Give the data again in full, with every character unchanged.

[DATA RECORDS]
- - -

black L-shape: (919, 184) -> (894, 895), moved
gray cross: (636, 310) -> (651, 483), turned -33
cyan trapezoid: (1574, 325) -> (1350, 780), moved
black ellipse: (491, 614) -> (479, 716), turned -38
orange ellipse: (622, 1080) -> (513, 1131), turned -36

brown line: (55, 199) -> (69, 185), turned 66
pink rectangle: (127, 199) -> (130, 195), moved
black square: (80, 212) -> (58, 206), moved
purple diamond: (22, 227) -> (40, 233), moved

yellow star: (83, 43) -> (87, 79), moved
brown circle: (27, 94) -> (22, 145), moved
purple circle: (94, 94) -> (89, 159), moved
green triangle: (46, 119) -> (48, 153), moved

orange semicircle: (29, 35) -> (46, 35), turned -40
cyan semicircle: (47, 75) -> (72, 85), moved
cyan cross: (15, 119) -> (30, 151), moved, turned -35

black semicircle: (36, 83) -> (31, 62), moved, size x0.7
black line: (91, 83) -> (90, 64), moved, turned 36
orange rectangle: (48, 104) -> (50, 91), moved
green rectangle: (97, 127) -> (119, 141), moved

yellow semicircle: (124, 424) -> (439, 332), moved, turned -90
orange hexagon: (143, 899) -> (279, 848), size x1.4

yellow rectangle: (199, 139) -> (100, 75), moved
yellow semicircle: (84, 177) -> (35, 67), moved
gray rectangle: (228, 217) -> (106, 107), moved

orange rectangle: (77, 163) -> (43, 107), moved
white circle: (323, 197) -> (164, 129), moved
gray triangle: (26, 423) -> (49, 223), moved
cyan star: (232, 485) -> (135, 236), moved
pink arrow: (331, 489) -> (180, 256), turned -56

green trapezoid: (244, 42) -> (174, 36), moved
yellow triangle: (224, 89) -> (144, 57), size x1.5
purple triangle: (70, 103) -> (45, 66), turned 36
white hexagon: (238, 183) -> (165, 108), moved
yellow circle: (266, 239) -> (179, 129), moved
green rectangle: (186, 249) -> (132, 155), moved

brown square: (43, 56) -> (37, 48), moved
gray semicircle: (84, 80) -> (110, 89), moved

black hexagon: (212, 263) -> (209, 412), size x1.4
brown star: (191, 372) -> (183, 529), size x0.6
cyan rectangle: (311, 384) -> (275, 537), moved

- - -

[WRITTEN SOLUTION]
black L-shape: (919, 184) -> (894, 895), moved
gray cross: (636, 310) -> (651, 483), turned -33
cyan trapezoid: (1574, 325) -> (1350, 780), moved
black ellipse: (491, 614) -> (479, 716), turned -38
orange ellipse: (622, 1080) -> (513, 1131), turned -36

brown line: (55, 199) -> (69, 185), turned 66
pink rectangle: (127, 199) -> (130, 195), moved
black square: (80, 212) -> (58, 206), moved
purple diamond: (22, 227) -> (40, 233), moved

yellow star: (83, 43) -> (87, 79), moved
brown circle: (27, 94) -> (22, 145), moved
purple circle: (94, 94) -> (89, 159), moved
green triangle: (46, 119) -> (48, 153), moved

orange semicircle: (29, 35) -> (46, 35), turned -40
cyan semicircle: (47, 75) -> (72, 85), moved
cyan cross: (15, 119) -> (30, 151), moved, turned -35

black semicircle: (36, 83) -> (31, 62), moved, size x0.7
black line: (91, 83) -> (90, 64), moved, turned 36
orange rectangle: (48, 104) -> (50, 91), moved
green rectangle: (97, 127) -> (119, 141), moved

yellow semicircle: (124, 424) -> (439, 332), moved, turned -90
orange hexagon: (143, 899) -> (279, 848), size x1.4

yellow rectangle: (199, 139) -> (100, 75), moved
yellow semicircle: (84, 177) -> (35, 67), moved
gray rectangle: (228, 217) -> (106, 107), moved

orange rectangle: (77, 163) -> (43, 107), moved
white circle: (323, 197) -> (164, 129), moved
gray triangle: (26, 423) -> (49, 223), moved
cyan star: (232, 485) -> (135, 236), moved
pink arrow: (331, 489) -> (180, 256), turned -56

green trapezoid: (244, 42) -> (174, 36), moved
yellow triangle: (224, 89) -> (144, 57), size x1.5
purple triangle: (70, 103) -> (45, 66), turned 36
white hexagon: (238, 183) -> (165, 108), moved
yellow circle: (266, 239) -> (179, 129), moved
green rectangle: (186, 249) -> (132, 155), moved

brown square: (43, 56) -> (37, 48), moved
gray semicircle: (84, 80) -> (110, 89), moved

black hexagon: (212, 263) -> (209, 412), size x1.4
brown star: (191, 372) -> (183, 529), size x0.6
cyan rectangle: (311, 384) -> (275, 537), moved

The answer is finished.